> [WORK REQUIRED]
Would you repeat the entries below exactly and omit the pictures?

** SUPPLIED MATERIAL follows **

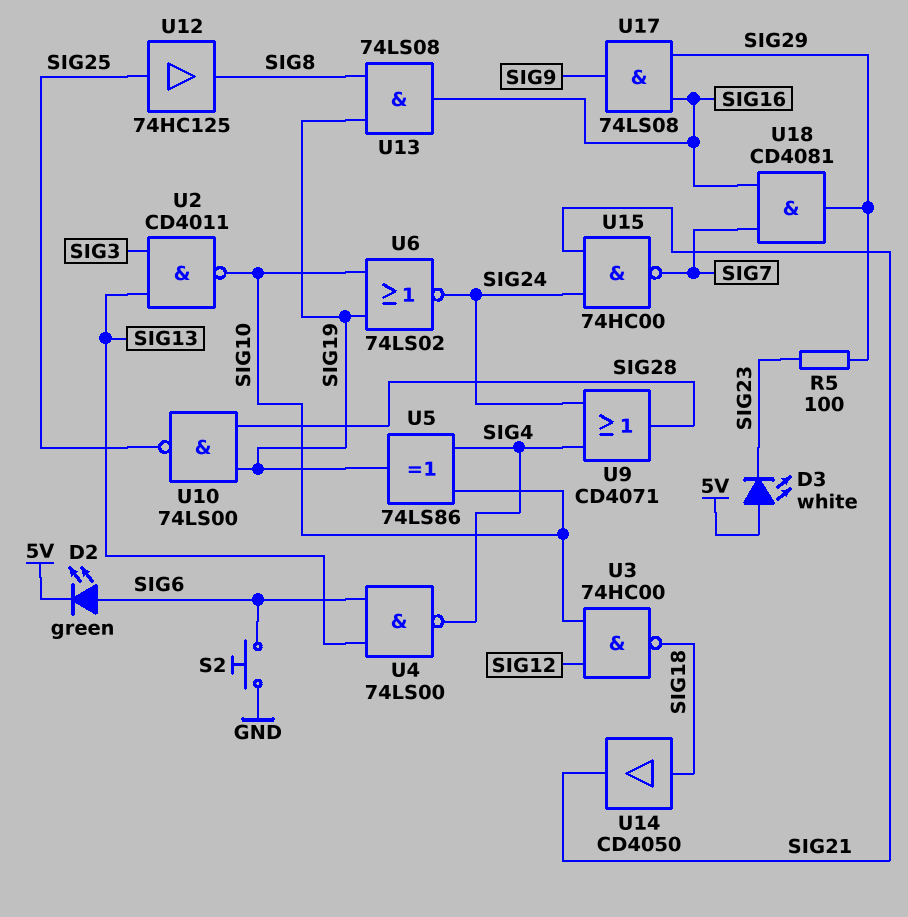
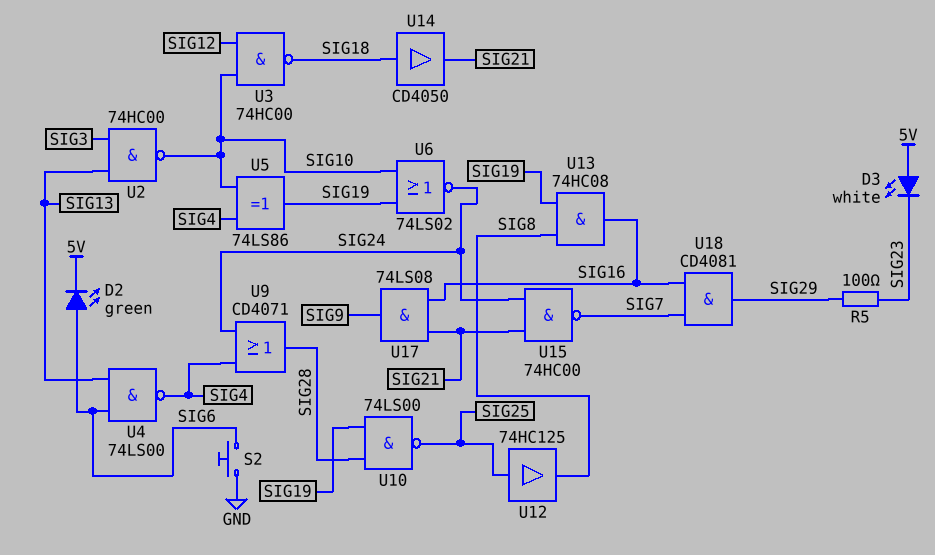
U2: NAND CD4011 (in SIG3, in SIG13, out SIG10) -> NAND 74HC00 (in SIG3, in SIG13, out SIG10)
U13: AND 74LS08 (in SIG8, in SIG19, out SIG16) -> AND 74HC08 (in SIG8, in SIG19, out SIG16)
U17: AND 74LS08 (in SIG16, in SIG29, out SIG9) -> AND 74LS08 (in SIG16, in SIG21, out SIG9)

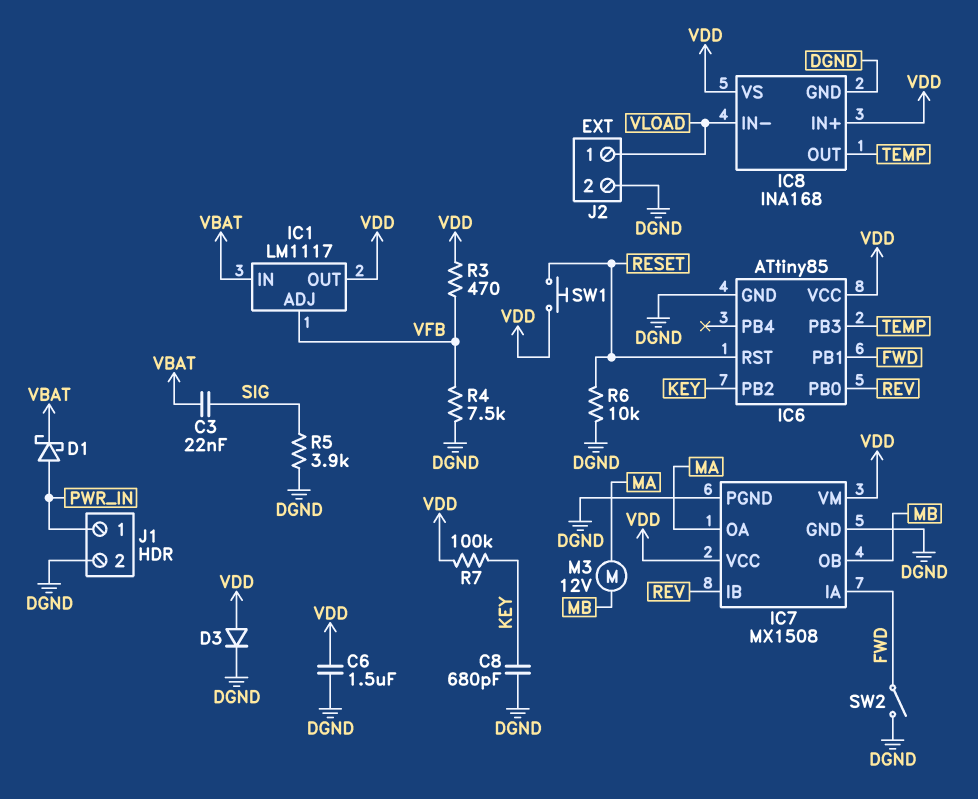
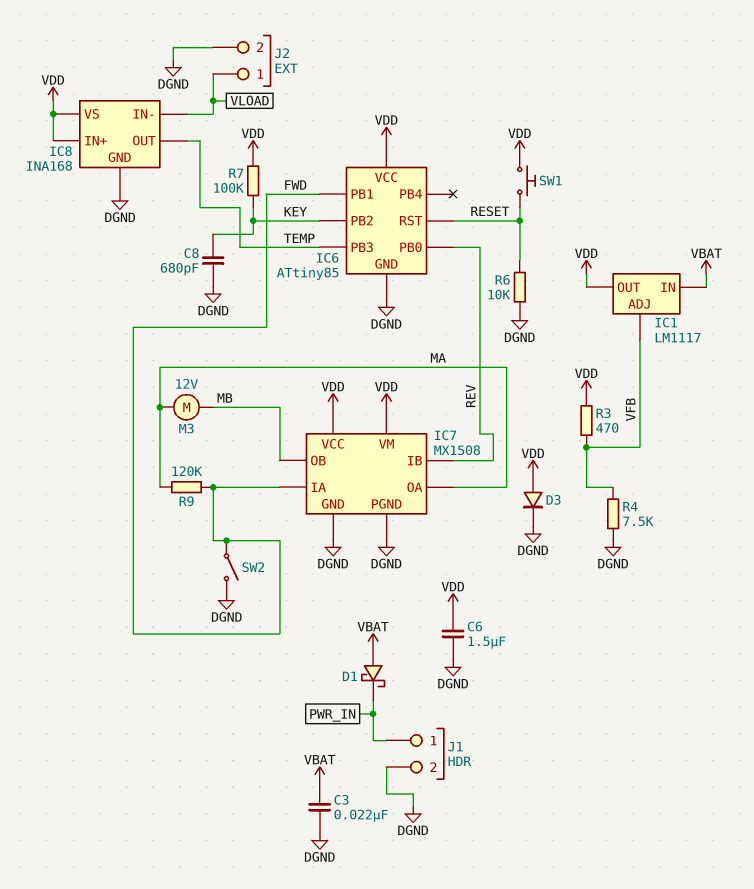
C3: 22nF (SIG, VBAT) -> 22nF (DGND, VBAT)
D1: schottky (A PWR_IN, K VBAT) -> schottky (A VBAT, K PWR_IN)
R5: 3.9k (DGND, SIG) -> none
R9: none -> 120k (FWD, MA)

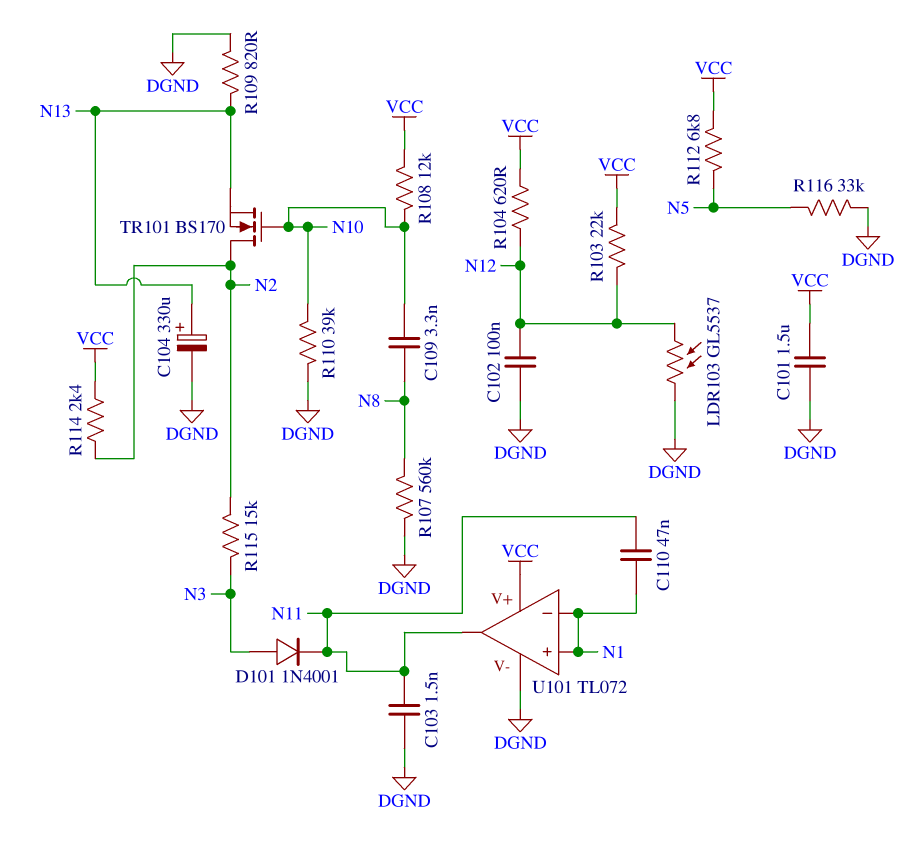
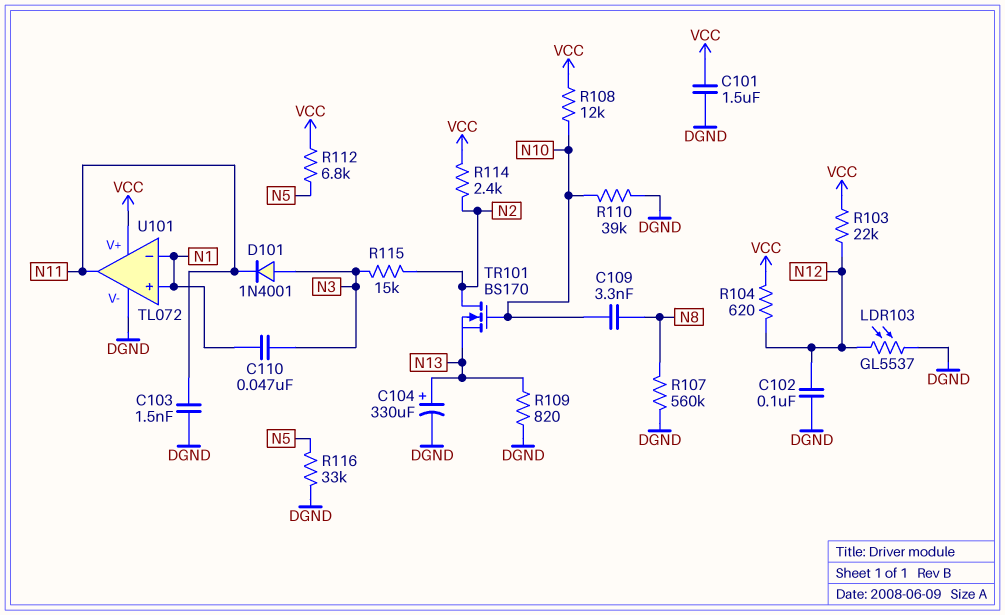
C110: 47nF (N1, N11) -> 47nF (N1, N3)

** End of SUPPLIED MATERIAL **

> [FINISHED EXERCISE]
U2: NAND CD4011 (in SIG3, in SIG13, out SIG10) -> NAND 74HC00 (in SIG3, in SIG13, out SIG10)
U13: AND 74LS08 (in SIG8, in SIG19, out SIG16) -> AND 74HC08 (in SIG8, in SIG19, out SIG16)
U17: AND 74LS08 (in SIG16, in SIG29, out SIG9) -> AND 74LS08 (in SIG16, in SIG21, out SIG9)

C3: 22nF (SIG, VBAT) -> 22nF (DGND, VBAT)
D1: schottky (A PWR_IN, K VBAT) -> schottky (A VBAT, K PWR_IN)
R5: 3.9k (DGND, SIG) -> none
R9: none -> 120k (FWD, MA)

C110: 47nF (N1, N11) -> 47nF (N1, N3)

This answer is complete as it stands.